Task directions:
Please give back each line below unchanged; none of the pictures should appear.
Top of Information shown
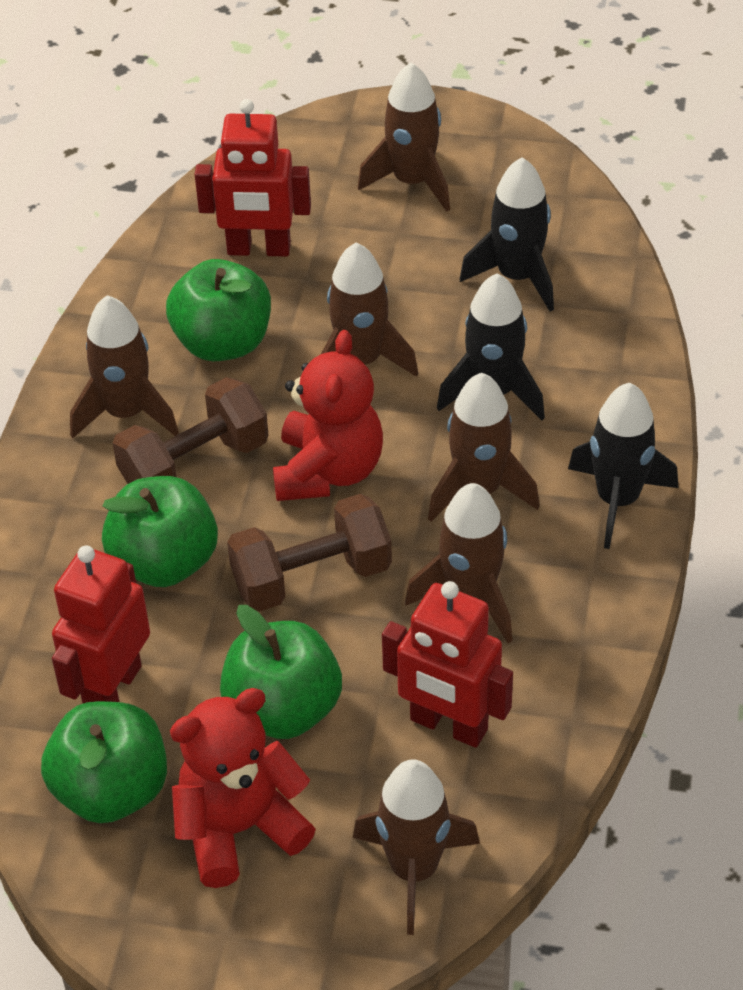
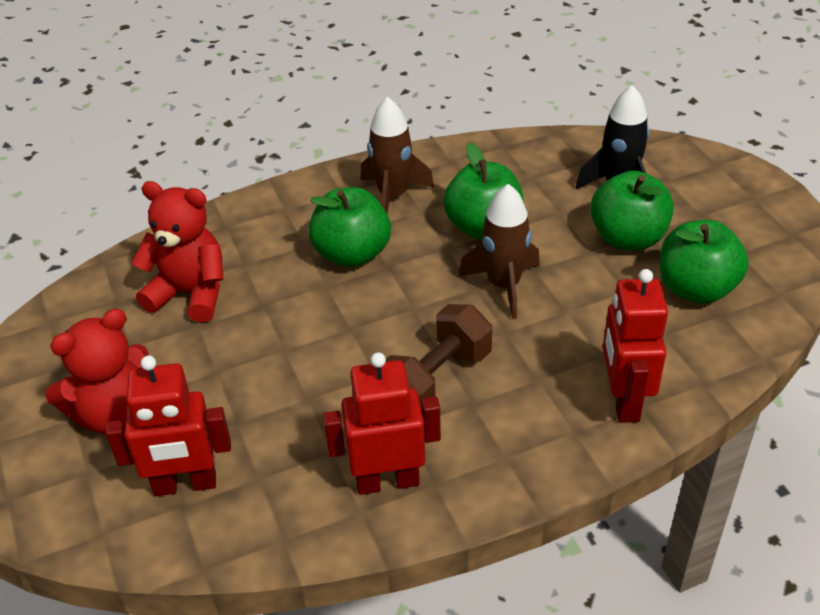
black rocket: 3 -> 1
brown dumbbell: 2 -> 1
brown rocket: 6 -> 2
Bottom of Information shown
Answer for the task:
black rocket: 3 -> 1
brown dumbbell: 2 -> 1
brown rocket: 6 -> 2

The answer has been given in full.